_TASK GOAL_
The whole listing is to be given again without alteration, except that its pictures are dropped.
*** Begin section ***
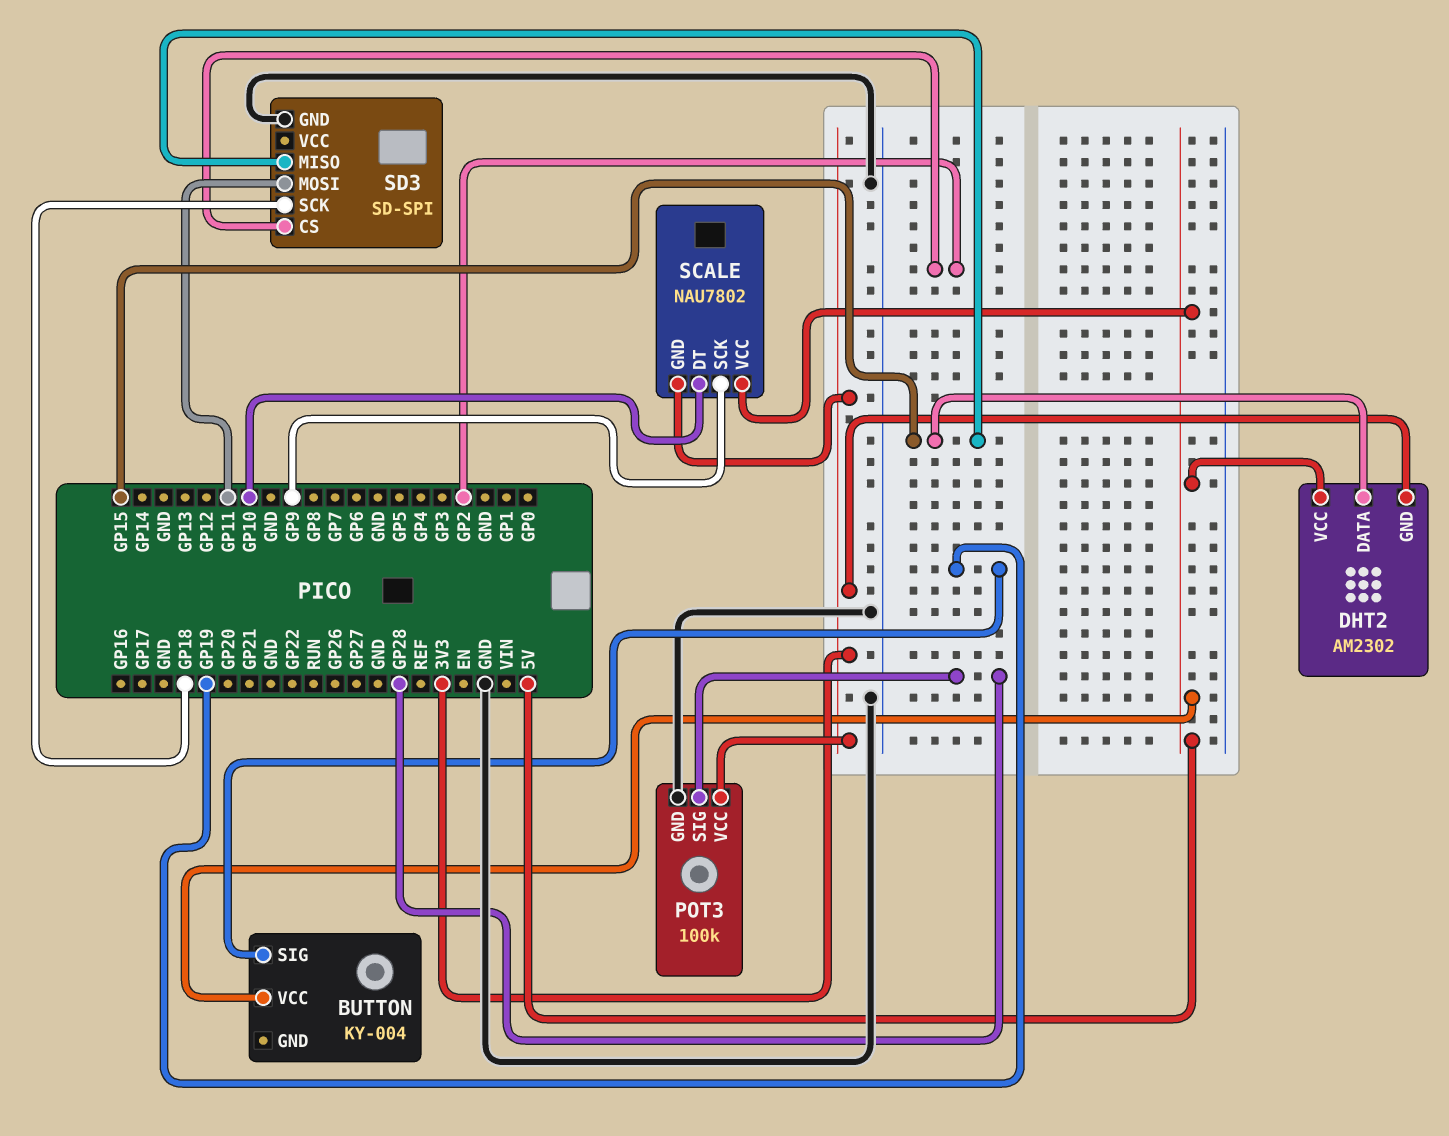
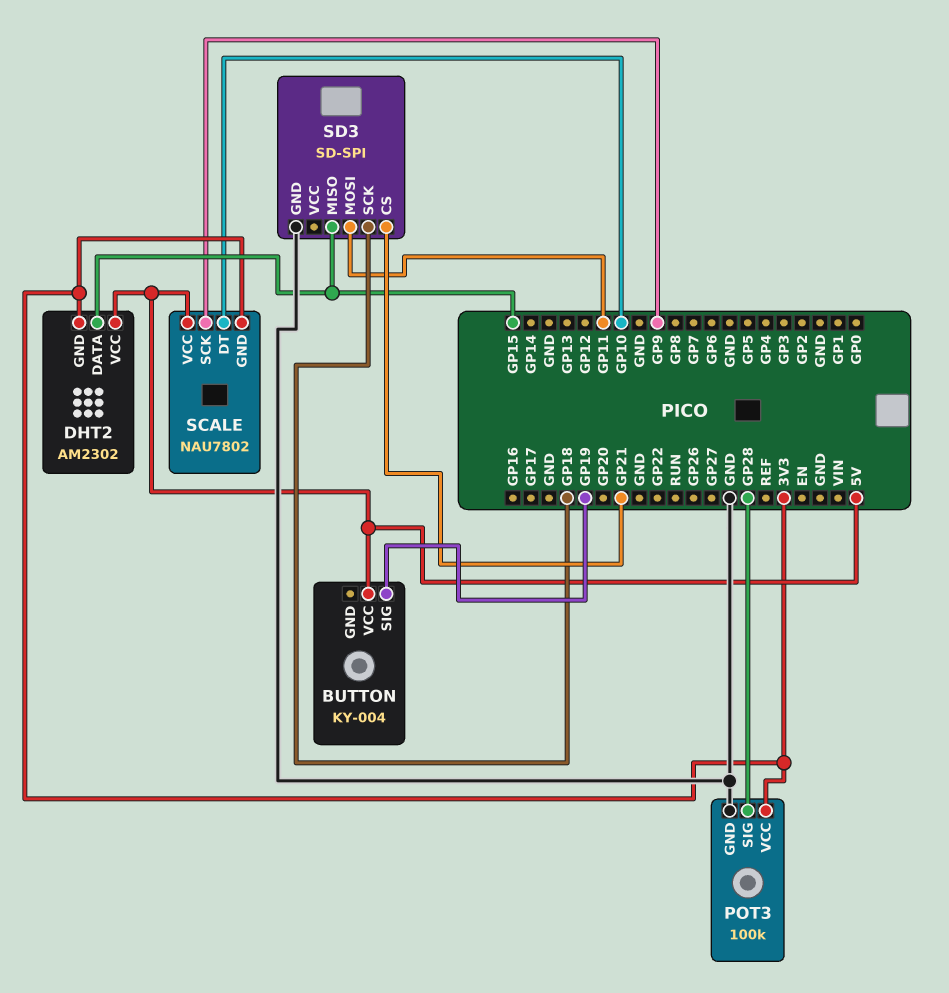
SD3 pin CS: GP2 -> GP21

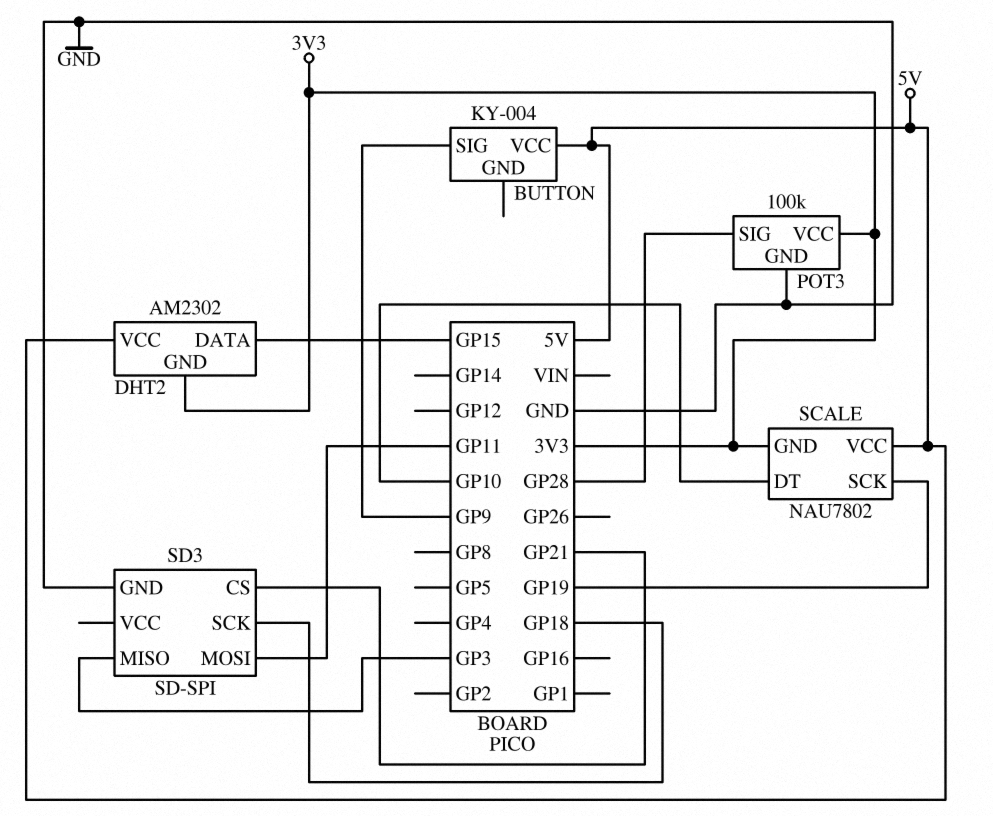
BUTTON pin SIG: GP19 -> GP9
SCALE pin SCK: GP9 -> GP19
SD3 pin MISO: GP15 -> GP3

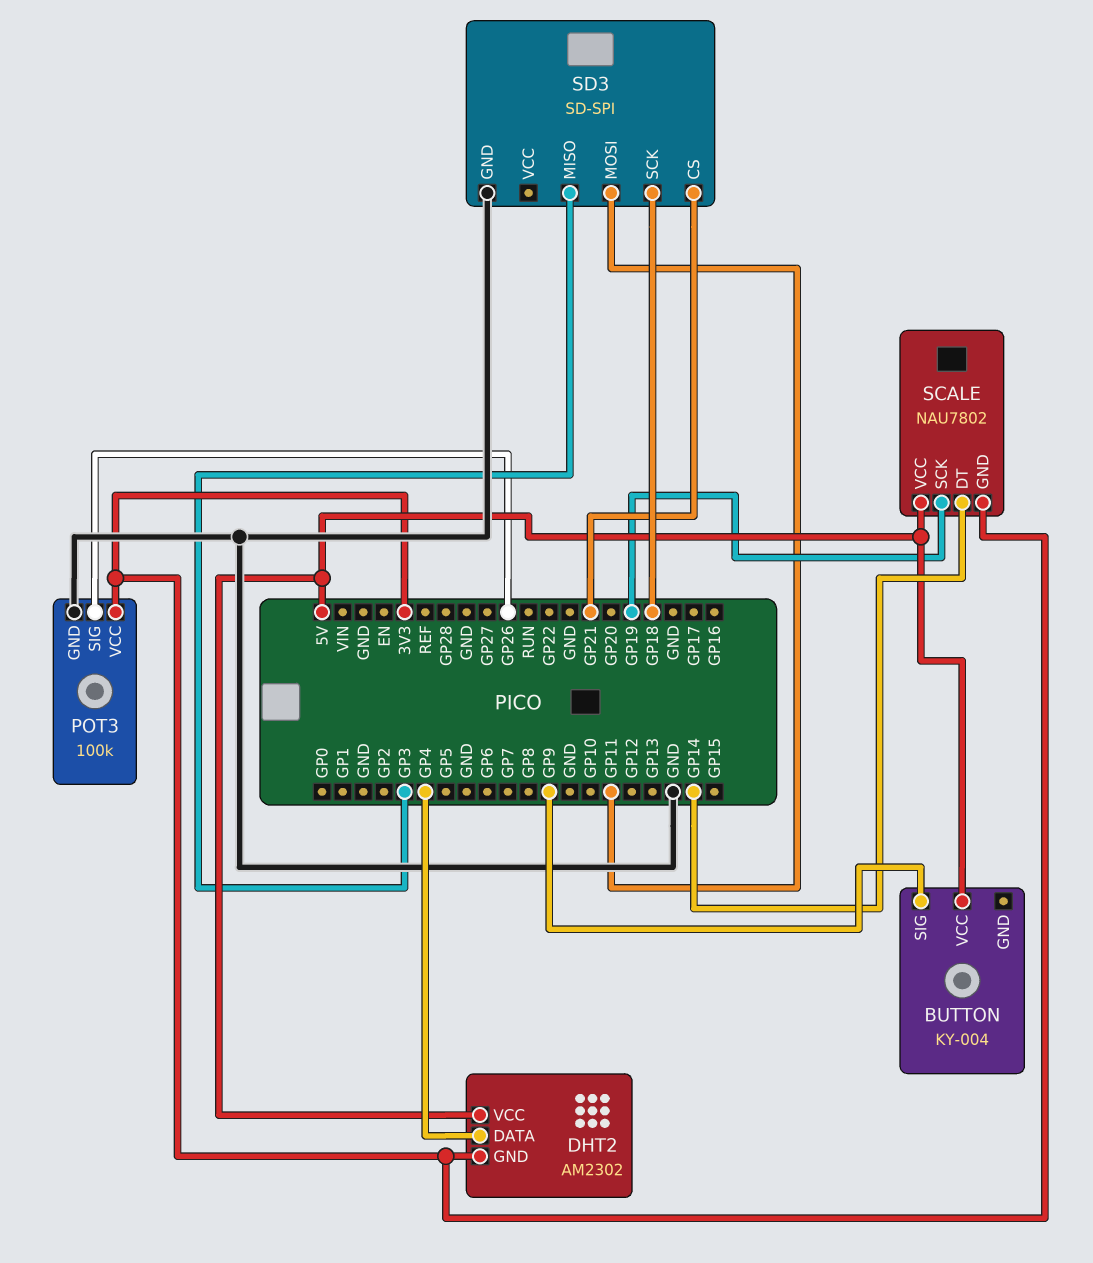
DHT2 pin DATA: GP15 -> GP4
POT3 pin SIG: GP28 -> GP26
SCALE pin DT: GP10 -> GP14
*** End section ***
_TASK OUTPUT_
SD3 pin CS: GP2 -> GP21

BUTTON pin SIG: GP19 -> GP9
SCALE pin SCK: GP9 -> GP19
SD3 pin MISO: GP15 -> GP3

DHT2 pin DATA: GP15 -> GP4
POT3 pin SIG: GP28 -> GP26
SCALE pin DT: GP10 -> GP14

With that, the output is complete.